• [Work order]
Everything before the line containing "appeared,,,BLACK BELL,<407 341" is to be left out; repeat that line and all lines after it exactly, to the end of the data.

• [Data shown]
======

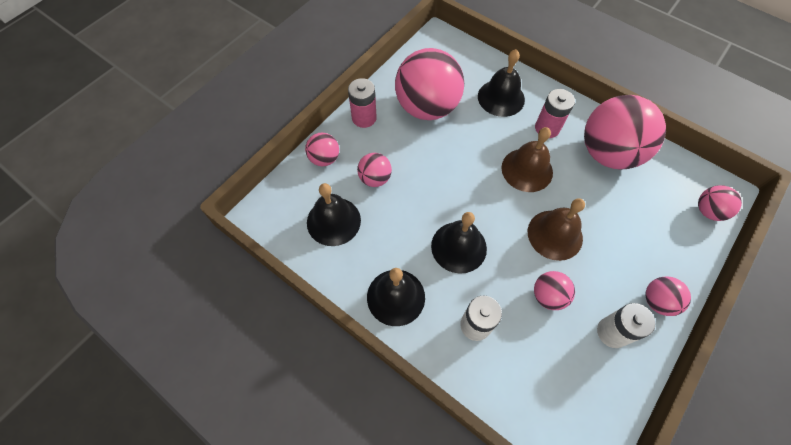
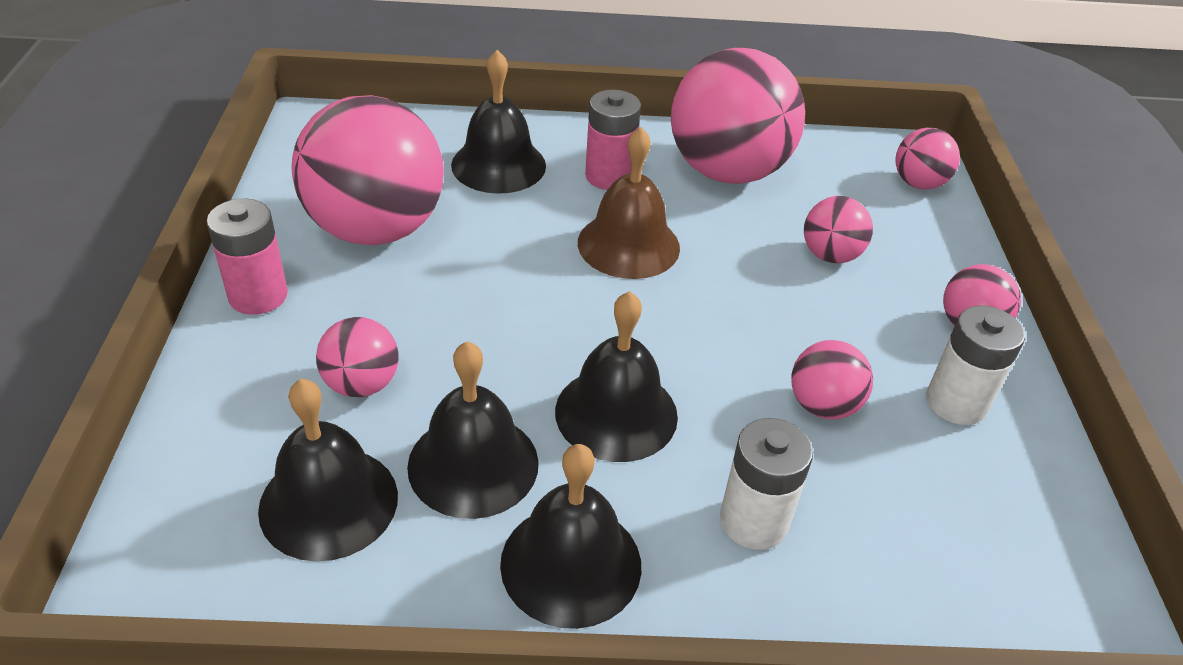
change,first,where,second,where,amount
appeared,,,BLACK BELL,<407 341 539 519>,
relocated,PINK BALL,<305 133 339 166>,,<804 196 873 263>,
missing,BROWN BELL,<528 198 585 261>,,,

======

• [Your solution]
appeared,,,BLACK BELL,<407 341 539 519>,
relocated,PINK BALL,<305 133 339 166>,,<804 196 873 263>,
missing,BROWN BELL,<528 198 585 261>,,,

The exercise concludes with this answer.